** Available data follows **

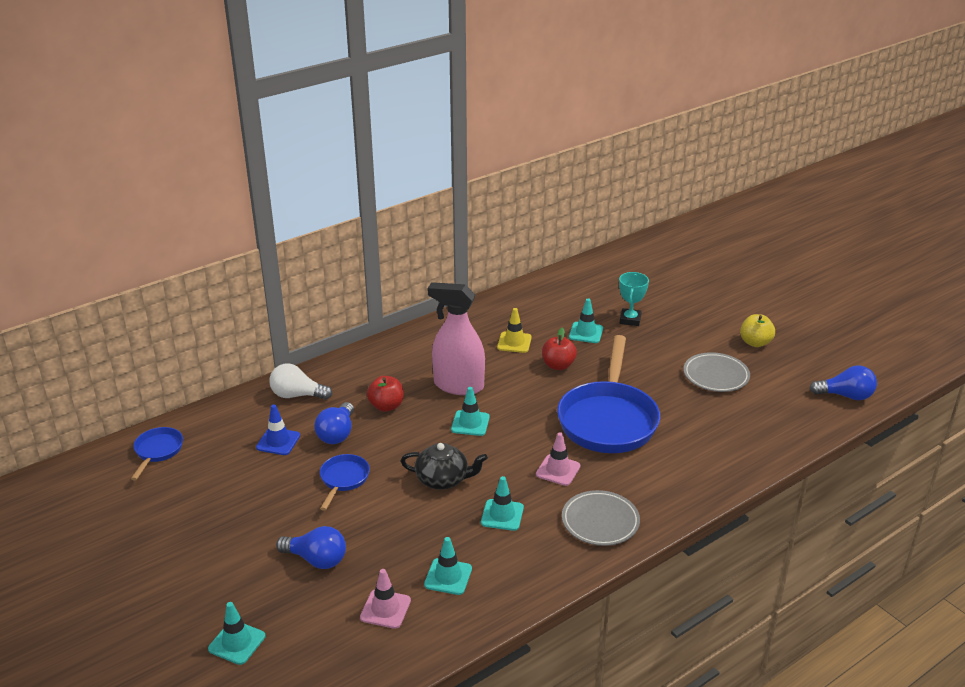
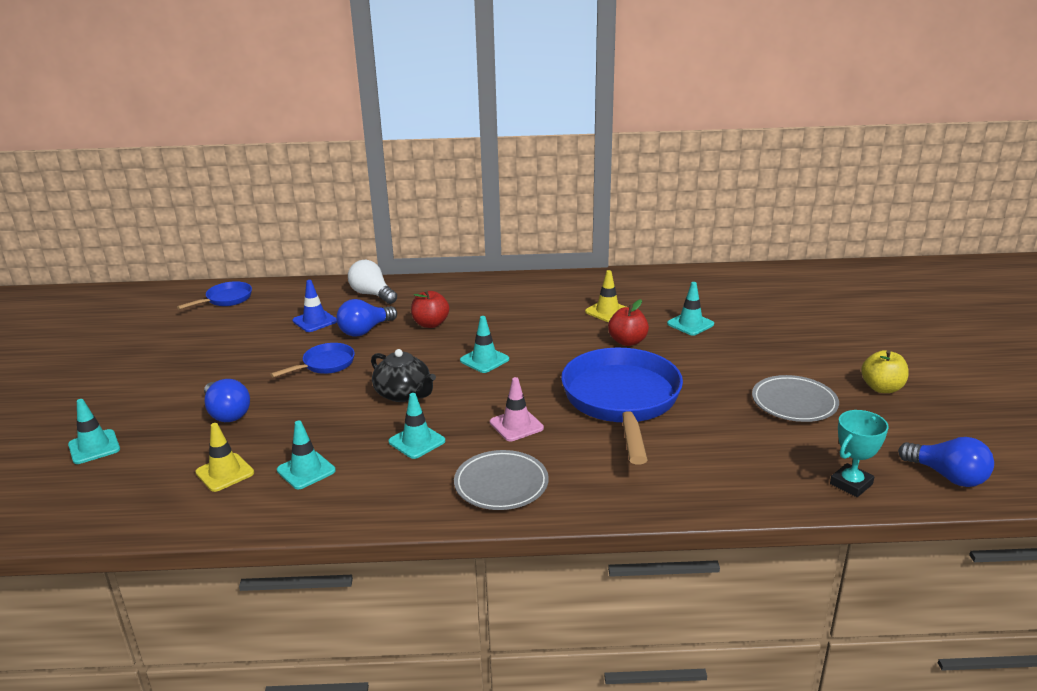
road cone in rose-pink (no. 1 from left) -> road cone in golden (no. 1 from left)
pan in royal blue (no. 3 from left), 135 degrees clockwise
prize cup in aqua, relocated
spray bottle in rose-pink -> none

** End of Available data **

• **What you have to do**: From the line holding "pan in royal" down to the final line above, copy each line exactly, and leave out everything before it.

• **Task result**:
pan in royal blue (no. 3 from left), 135 degrees clockwise
prize cup in aqua, relocated
spray bottle in rose-pink -> none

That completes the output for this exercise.